* THE PROBLEM *
Read through the records below and copy each line that uses the word "ellipse".

Records from a data source
________________________
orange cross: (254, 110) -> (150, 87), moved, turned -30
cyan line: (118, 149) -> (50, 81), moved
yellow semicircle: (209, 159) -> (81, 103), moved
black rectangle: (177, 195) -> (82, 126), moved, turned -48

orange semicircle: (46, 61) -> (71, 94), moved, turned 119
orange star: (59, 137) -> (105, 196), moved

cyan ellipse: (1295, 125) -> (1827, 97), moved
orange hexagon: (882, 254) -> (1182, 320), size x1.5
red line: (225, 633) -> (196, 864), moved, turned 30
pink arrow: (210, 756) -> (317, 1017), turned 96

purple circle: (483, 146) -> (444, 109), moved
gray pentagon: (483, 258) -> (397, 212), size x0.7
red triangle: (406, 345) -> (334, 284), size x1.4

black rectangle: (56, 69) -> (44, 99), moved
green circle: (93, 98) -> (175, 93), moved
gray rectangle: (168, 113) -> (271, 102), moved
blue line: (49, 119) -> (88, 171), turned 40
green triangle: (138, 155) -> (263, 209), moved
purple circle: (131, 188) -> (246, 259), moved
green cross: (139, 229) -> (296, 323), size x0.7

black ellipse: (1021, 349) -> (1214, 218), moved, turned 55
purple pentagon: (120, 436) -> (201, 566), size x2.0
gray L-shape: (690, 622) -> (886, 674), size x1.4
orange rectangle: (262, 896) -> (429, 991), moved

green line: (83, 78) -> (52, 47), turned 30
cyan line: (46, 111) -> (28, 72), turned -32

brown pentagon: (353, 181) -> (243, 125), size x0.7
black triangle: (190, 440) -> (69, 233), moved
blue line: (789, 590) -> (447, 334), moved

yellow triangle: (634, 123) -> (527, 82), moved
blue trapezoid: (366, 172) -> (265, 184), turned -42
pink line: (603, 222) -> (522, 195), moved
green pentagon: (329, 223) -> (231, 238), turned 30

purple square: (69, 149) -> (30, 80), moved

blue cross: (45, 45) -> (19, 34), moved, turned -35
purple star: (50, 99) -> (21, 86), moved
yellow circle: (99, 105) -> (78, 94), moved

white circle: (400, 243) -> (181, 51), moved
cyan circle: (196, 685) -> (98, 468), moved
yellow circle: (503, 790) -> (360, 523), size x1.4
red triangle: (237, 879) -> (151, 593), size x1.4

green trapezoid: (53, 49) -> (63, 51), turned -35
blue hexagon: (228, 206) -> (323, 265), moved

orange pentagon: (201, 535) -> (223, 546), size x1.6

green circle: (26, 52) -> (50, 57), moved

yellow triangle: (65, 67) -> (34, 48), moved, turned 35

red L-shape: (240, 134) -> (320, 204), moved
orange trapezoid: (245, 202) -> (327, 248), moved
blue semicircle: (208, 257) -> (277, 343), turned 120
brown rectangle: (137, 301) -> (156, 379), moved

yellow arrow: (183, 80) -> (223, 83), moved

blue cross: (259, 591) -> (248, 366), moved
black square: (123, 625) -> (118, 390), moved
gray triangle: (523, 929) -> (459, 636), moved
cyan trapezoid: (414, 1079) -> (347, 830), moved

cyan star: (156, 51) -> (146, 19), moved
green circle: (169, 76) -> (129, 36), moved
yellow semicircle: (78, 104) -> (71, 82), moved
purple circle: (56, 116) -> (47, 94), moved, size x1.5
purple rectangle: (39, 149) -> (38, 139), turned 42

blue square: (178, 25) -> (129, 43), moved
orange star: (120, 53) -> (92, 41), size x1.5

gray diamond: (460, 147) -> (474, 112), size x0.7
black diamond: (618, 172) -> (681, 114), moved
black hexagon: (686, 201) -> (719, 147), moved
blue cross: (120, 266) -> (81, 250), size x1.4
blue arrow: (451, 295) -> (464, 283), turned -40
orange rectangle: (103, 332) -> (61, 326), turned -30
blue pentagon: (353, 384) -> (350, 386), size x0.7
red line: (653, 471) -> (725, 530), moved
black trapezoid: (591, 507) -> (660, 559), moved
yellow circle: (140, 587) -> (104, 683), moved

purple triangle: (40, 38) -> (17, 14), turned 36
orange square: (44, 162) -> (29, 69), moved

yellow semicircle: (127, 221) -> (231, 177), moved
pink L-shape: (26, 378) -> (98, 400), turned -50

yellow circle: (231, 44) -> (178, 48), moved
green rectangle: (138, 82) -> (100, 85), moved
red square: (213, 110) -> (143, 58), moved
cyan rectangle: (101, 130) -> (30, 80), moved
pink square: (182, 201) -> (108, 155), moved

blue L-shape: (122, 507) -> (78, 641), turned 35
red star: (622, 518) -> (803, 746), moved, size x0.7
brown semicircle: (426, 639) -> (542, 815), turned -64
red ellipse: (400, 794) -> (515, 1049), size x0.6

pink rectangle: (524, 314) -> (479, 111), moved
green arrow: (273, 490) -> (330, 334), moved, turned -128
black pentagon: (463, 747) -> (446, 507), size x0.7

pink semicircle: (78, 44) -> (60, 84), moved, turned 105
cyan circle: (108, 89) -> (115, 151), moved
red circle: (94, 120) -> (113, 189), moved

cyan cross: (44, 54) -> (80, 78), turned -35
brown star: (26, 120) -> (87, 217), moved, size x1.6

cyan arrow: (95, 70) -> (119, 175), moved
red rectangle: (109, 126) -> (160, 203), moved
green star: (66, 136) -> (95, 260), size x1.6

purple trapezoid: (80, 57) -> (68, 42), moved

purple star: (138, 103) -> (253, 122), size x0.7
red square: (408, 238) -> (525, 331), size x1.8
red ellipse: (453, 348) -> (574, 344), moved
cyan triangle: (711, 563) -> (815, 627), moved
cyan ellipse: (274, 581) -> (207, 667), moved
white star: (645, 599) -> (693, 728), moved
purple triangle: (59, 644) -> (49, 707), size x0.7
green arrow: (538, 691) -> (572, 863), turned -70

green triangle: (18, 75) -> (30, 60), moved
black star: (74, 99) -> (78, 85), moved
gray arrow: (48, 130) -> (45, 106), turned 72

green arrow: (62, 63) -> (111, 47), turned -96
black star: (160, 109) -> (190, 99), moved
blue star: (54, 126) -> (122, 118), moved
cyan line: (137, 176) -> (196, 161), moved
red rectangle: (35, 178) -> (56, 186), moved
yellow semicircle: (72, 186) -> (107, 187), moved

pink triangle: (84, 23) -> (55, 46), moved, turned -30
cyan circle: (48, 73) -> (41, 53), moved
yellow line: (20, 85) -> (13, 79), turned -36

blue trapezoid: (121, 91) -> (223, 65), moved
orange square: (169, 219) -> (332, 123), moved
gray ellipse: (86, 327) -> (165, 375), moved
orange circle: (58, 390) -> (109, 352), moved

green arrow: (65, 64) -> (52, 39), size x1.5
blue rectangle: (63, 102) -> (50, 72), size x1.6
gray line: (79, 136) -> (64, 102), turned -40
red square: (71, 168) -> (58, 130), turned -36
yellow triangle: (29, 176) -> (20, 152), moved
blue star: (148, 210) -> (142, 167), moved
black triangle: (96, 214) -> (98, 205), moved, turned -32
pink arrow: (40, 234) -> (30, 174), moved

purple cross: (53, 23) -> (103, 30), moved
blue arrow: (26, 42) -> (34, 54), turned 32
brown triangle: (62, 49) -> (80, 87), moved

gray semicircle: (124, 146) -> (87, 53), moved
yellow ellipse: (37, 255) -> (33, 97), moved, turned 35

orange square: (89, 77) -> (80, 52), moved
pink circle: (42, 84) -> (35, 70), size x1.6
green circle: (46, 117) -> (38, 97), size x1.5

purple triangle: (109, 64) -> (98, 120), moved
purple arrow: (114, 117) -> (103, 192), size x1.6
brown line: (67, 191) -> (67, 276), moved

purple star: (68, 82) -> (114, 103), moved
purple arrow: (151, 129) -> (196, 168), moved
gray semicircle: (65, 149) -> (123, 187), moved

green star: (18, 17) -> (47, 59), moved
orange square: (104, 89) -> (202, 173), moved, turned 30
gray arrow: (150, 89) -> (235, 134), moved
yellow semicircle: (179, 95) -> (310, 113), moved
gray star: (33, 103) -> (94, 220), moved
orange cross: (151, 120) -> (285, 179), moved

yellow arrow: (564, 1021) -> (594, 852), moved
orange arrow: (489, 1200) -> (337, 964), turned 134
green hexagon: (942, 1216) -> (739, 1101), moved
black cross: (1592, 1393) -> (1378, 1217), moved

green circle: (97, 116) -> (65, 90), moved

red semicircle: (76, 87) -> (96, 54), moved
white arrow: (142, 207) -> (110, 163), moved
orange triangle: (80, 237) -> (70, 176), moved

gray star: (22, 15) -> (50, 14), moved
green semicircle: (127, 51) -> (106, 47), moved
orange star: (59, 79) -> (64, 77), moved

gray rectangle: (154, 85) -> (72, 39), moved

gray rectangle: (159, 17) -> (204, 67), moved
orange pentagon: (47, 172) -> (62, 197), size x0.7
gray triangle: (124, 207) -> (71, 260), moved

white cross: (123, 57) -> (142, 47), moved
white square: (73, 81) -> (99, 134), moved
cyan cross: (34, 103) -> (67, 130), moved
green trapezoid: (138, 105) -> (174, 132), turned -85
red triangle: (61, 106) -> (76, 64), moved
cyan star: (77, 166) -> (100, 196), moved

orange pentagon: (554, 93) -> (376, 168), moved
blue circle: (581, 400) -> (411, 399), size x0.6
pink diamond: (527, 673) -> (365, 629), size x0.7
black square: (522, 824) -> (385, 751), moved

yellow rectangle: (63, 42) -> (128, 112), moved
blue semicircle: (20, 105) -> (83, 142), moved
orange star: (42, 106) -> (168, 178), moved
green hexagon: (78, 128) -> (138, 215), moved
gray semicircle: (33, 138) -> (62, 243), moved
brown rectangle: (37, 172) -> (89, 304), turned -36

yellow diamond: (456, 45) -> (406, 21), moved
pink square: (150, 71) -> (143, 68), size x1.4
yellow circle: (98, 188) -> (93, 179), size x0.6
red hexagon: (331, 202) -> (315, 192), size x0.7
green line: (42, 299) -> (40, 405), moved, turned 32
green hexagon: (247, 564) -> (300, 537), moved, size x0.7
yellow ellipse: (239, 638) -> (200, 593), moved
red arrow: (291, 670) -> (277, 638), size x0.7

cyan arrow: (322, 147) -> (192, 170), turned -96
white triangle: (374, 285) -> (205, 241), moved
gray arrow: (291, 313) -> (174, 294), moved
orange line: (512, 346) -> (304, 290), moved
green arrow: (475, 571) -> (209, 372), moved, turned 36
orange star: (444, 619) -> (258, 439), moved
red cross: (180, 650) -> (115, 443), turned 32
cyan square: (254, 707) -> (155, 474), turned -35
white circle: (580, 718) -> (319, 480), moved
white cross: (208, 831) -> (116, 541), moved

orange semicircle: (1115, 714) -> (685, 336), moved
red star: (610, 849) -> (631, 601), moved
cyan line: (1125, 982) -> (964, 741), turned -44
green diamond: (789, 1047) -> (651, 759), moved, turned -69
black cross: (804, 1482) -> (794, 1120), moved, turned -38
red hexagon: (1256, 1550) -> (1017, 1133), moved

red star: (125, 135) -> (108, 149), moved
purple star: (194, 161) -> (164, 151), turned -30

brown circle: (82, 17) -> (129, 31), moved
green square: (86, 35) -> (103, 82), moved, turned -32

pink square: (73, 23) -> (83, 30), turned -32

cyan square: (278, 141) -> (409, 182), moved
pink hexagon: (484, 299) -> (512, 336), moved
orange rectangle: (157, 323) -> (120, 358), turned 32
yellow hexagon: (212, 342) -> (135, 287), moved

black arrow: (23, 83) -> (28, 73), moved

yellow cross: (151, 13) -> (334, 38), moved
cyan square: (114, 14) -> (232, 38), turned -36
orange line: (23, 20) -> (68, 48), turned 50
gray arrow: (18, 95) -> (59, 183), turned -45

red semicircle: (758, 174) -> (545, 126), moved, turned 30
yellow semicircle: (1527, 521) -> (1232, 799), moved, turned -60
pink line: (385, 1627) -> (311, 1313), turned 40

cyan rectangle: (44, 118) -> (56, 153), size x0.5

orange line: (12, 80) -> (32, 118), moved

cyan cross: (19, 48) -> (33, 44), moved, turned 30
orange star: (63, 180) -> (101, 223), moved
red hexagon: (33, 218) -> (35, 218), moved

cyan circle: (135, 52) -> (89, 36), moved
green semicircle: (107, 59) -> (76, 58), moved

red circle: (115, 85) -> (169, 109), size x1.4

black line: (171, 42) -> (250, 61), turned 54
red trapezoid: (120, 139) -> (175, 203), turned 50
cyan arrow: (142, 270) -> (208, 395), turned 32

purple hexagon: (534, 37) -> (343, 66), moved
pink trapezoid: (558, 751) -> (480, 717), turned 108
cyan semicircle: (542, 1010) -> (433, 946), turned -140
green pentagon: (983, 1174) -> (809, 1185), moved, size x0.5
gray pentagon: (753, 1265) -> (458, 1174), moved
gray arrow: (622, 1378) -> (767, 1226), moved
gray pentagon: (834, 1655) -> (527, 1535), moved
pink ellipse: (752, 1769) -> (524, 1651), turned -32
________________________
* SOLUTION TO THE EXERCISE *
cyan ellipse: (1295, 125) -> (1827, 97), moved
black ellipse: (1021, 349) -> (1214, 218), moved, turned 55
red ellipse: (400, 794) -> (515, 1049), size x0.6
red ellipse: (453, 348) -> (574, 344), moved
cyan ellipse: (274, 581) -> (207, 667), moved
gray ellipse: (86, 327) -> (165, 375), moved
yellow ellipse: (37, 255) -> (33, 97), moved, turned 35
yellow ellipse: (239, 638) -> (200, 593), moved
pink ellipse: (752, 1769) -> (524, 1651), turned -32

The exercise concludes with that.